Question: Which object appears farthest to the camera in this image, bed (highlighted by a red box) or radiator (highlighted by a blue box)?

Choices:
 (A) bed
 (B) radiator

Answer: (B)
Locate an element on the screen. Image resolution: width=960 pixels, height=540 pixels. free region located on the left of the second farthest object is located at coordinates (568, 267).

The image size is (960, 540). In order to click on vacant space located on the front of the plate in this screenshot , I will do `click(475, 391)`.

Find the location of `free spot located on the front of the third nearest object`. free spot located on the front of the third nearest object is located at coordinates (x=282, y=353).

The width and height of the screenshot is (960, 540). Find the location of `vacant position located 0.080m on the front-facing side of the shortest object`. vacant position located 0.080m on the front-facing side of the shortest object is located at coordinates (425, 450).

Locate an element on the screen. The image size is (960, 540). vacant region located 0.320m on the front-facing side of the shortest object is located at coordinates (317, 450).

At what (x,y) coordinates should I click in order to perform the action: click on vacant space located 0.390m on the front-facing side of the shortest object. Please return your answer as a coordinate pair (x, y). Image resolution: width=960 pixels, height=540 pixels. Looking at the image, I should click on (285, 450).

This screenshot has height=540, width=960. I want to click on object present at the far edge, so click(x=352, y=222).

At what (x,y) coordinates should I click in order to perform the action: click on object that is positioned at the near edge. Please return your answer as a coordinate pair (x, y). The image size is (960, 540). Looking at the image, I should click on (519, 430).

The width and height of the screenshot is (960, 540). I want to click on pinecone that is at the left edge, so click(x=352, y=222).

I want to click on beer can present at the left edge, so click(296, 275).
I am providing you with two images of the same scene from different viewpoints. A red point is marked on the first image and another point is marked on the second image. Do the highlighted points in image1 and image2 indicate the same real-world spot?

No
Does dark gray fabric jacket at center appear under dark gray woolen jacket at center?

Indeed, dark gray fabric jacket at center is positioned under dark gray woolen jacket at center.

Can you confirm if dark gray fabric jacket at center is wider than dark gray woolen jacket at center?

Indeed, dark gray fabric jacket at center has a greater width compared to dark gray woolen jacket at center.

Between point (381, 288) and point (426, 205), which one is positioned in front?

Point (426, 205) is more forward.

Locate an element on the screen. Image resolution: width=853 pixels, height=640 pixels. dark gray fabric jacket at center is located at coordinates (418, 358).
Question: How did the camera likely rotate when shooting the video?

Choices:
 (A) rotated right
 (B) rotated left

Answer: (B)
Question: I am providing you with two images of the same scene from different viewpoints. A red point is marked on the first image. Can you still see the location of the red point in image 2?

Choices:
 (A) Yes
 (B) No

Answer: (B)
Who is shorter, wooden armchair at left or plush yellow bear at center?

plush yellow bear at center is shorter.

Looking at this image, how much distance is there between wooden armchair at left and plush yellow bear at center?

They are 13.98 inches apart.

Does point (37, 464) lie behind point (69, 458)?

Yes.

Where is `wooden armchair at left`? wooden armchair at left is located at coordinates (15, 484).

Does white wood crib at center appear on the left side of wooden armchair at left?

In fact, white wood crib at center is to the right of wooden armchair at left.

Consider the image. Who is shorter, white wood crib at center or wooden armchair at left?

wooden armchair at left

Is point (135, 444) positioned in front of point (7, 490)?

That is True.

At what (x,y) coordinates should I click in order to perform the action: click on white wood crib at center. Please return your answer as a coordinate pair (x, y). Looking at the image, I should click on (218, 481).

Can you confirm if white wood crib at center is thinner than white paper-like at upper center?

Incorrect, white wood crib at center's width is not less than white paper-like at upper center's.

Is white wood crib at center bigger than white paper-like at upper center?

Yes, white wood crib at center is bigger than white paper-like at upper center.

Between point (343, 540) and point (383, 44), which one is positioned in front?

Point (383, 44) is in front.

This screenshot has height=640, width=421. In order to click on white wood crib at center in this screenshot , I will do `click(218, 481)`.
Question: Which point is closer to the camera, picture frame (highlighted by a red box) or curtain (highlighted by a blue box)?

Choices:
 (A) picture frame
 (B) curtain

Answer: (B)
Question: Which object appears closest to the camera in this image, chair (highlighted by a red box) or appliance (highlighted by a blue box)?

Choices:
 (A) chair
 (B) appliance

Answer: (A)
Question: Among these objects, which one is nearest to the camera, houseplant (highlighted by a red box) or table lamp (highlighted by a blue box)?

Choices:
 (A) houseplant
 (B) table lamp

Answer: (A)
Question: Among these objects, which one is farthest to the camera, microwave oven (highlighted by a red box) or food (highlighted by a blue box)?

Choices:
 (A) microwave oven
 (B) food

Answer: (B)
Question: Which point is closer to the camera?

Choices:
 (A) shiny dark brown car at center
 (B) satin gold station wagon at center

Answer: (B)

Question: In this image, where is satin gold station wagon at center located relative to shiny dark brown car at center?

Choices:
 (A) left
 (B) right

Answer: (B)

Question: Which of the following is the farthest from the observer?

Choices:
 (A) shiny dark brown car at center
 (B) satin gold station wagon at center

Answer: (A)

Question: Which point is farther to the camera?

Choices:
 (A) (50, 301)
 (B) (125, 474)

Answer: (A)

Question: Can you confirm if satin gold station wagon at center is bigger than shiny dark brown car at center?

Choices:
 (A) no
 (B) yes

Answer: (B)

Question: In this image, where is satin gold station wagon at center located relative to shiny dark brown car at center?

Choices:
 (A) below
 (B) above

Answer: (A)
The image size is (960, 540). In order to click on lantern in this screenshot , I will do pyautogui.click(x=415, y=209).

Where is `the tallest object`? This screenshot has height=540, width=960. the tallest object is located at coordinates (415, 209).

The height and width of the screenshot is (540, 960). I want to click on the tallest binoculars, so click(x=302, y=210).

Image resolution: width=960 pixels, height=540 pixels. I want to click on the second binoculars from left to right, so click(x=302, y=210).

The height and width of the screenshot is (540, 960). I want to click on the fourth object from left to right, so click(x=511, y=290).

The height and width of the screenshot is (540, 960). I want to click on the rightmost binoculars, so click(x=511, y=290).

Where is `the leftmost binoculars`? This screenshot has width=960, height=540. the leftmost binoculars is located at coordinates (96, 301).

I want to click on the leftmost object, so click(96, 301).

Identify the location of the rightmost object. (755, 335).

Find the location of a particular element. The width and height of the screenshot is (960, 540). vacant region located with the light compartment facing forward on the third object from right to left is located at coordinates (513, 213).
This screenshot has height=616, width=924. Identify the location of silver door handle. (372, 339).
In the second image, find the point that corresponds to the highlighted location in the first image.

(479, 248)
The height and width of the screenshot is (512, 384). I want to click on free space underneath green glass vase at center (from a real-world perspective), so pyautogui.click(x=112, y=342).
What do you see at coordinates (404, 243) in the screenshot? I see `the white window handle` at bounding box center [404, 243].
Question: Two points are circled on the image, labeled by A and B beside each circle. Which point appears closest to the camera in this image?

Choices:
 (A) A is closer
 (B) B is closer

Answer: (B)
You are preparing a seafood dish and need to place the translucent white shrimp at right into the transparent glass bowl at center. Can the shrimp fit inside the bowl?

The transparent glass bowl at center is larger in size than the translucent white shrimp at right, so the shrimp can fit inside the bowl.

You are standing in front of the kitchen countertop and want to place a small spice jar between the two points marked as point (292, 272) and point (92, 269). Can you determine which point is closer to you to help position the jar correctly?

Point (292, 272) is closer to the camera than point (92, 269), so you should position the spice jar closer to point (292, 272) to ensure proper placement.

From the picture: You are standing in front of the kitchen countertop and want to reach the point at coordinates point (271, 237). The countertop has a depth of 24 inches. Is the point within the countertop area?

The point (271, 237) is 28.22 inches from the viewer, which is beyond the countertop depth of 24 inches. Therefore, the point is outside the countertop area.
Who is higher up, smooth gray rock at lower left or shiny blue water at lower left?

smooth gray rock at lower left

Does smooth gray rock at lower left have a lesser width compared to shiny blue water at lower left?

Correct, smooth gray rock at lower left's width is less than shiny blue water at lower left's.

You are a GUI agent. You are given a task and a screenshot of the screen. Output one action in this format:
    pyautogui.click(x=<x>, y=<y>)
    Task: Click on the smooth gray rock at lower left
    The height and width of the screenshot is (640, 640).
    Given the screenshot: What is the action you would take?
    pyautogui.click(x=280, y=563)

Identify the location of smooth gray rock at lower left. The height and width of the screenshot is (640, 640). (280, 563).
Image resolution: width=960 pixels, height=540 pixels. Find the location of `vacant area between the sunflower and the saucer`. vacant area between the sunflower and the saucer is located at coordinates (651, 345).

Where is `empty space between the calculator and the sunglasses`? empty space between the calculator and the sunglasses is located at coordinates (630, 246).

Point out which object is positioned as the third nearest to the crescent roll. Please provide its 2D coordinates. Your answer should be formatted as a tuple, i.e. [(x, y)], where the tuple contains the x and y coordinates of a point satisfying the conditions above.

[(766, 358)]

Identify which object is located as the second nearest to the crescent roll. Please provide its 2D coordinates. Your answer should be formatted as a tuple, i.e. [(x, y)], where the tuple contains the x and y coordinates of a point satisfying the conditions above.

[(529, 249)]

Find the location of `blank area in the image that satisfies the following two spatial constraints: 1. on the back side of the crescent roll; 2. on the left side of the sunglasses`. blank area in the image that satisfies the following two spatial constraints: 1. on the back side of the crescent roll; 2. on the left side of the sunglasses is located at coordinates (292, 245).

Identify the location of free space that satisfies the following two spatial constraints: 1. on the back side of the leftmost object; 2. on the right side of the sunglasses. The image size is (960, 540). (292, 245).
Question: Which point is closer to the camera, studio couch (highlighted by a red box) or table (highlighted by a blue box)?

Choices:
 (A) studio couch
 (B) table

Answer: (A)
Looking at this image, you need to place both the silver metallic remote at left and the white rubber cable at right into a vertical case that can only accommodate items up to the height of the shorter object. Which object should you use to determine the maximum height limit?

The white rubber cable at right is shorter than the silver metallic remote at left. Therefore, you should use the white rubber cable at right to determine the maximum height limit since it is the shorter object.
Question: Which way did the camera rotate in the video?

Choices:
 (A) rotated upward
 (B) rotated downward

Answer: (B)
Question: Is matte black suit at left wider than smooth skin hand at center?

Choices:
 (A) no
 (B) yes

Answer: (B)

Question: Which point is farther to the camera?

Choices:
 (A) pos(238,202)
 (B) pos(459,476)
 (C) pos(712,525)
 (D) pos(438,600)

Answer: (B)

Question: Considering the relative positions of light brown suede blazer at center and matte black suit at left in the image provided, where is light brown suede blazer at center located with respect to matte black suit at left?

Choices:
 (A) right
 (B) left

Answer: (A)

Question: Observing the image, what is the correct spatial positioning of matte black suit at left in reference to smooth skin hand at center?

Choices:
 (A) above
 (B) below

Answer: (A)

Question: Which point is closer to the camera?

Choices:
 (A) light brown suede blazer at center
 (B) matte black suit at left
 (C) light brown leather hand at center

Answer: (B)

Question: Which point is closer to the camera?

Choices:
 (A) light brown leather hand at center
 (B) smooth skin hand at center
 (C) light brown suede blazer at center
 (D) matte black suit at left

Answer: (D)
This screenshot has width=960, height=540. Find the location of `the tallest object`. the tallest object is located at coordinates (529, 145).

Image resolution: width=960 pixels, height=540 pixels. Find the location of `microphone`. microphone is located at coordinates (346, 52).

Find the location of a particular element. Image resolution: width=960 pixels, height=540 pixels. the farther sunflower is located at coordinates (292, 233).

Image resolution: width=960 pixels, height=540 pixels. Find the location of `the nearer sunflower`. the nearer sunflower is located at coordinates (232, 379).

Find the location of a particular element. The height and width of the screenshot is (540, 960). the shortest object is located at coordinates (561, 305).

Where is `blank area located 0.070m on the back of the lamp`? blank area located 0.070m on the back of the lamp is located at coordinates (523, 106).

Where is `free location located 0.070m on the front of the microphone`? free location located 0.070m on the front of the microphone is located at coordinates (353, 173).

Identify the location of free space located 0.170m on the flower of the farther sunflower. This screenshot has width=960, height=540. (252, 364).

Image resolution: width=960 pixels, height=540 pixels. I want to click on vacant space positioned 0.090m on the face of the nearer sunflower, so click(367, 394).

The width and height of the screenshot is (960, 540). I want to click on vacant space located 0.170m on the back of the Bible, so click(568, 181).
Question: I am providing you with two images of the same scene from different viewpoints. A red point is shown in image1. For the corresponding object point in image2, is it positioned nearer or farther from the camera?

• _SET EXERCISE_
Can you set out the stretch from the start of the records through the line containing "(B) radiator" as a numbered list, leaving out any blank lines?

• _REPLY TO THE TASK_
1. Question: Which object appears farthest to the camera in this image, bed (highlighted by a red box) or radiator (highlighted by a blue box)?
2. Choices:
3.  (A) bed
4.  (B) radiator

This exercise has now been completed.